Every line from the one containing "The orange_carrot moved" to the end of the records below must be copied exactly, and no pictures may be included.
________________
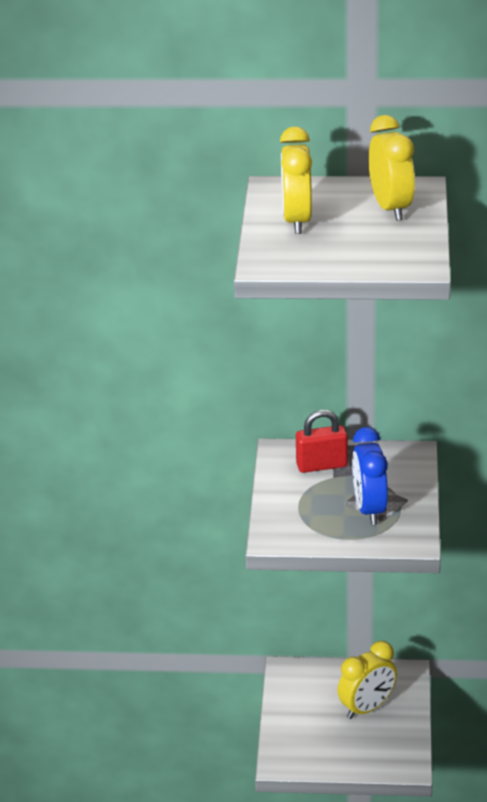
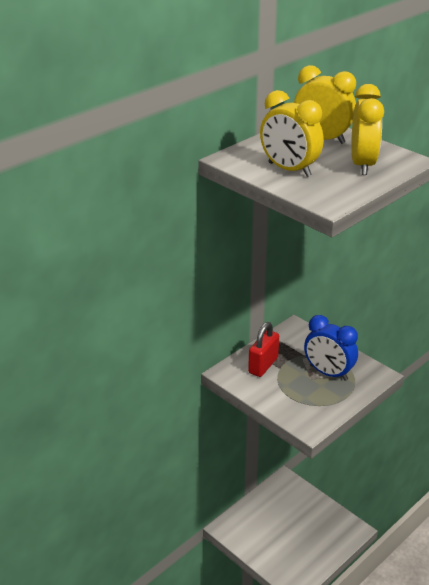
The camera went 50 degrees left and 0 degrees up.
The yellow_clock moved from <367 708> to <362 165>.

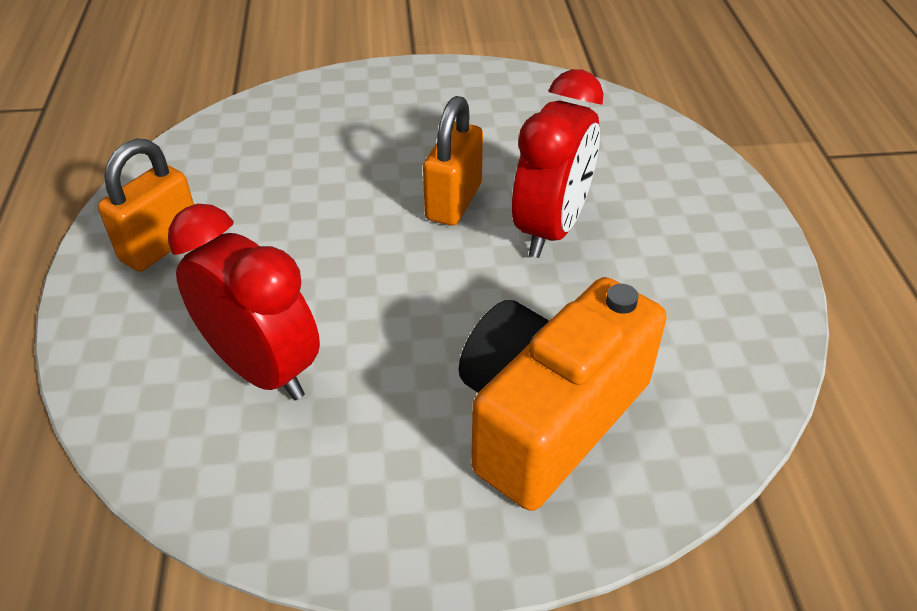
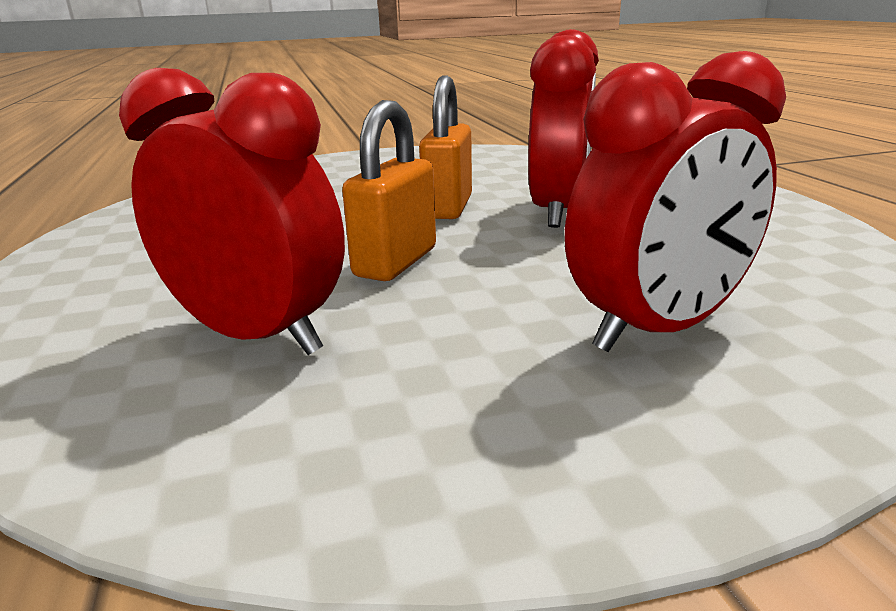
The camera went 10 degrees left and 20 degrees down.
The orange_padlock moved from <161 246> to <395 262>.
The orange_camera at <548 416> was replaced by the red_clock at <657 329>.

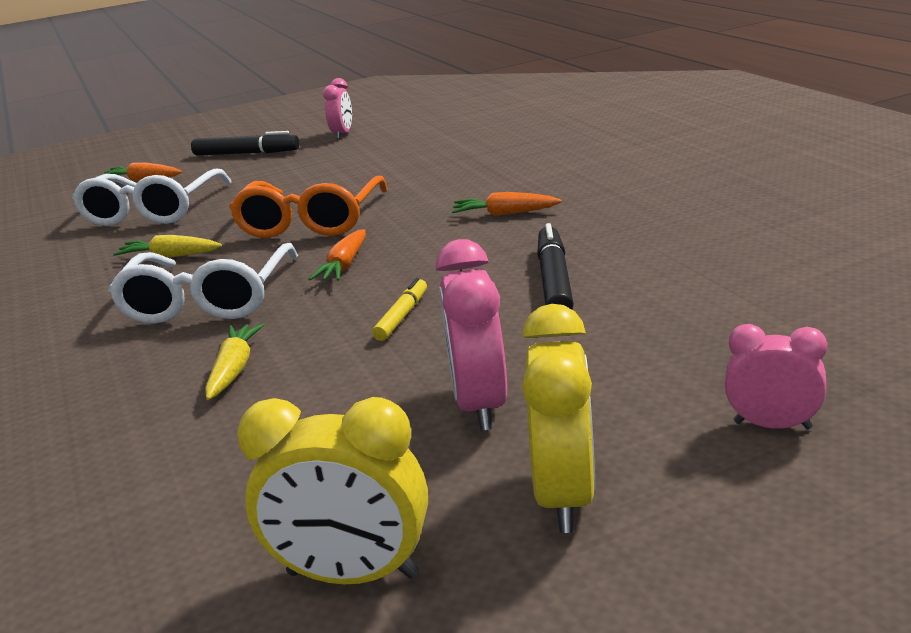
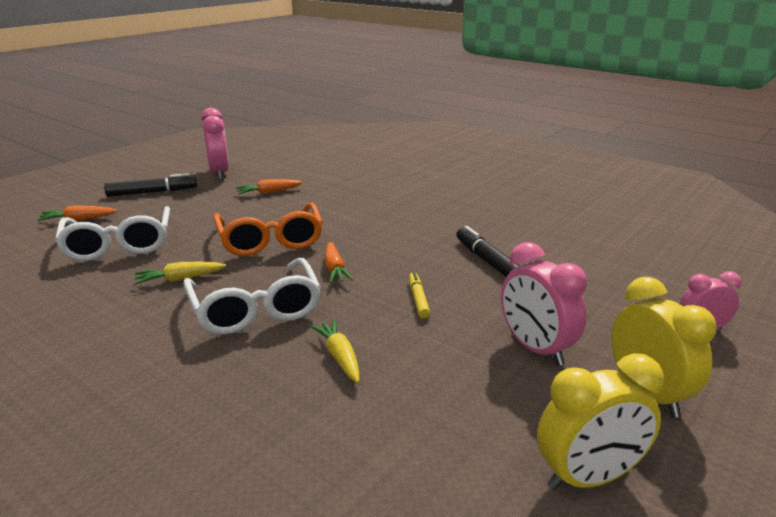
The camera went 30 degrees left and 0 degrees up.
The pink_clock at <342 134> changed to 1.58 times the size.
The orange_carrot moved from <505 214> to <269 192>.

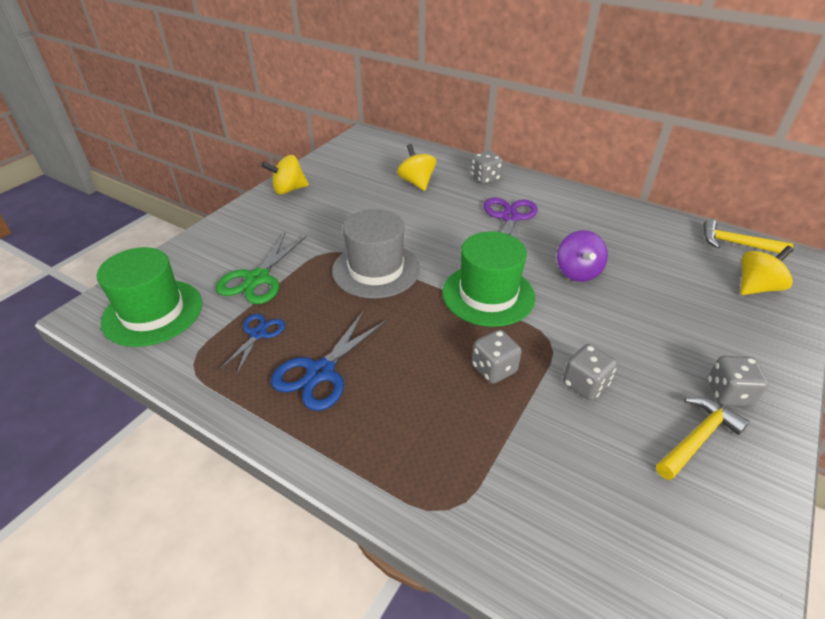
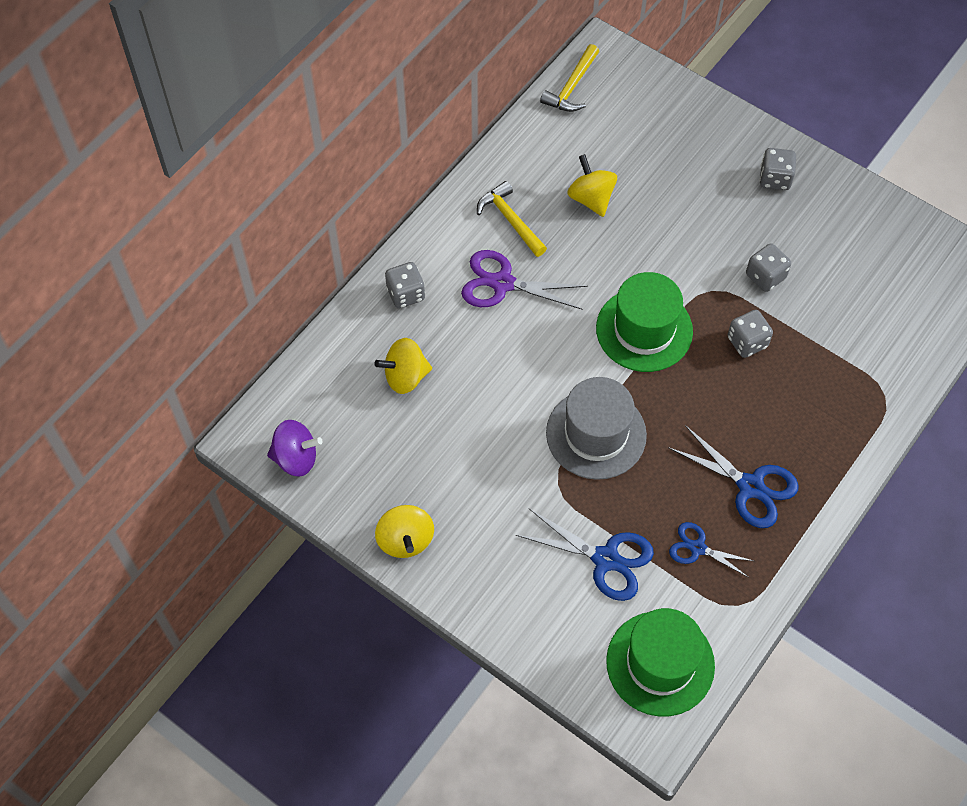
The camera went 85 degrees left and 20 degrees up.
The green_scissors at <257 278> became the blue_scissors at <605 559>.
The purple_spinning_top moved from <577 272> to <296 458>.
The yellow_hammer moved from <697 438> to <510 220>.
The yellow_spinning_top moved from <756 287> to <591 198>.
________________
Task output
The orange_carrot moved from <505 214> to <269 192>.

The camera went 85 degrees left and 20 degrees up.
The green_scissors at <257 278> became the blue_scissors at <605 559>.
The purple_spinning_top moved from <577 272> to <296 458>.
The yellow_hammer moved from <697 438> to <510 220>.
The yellow_spinning_top moved from <756 287> to <591 198>.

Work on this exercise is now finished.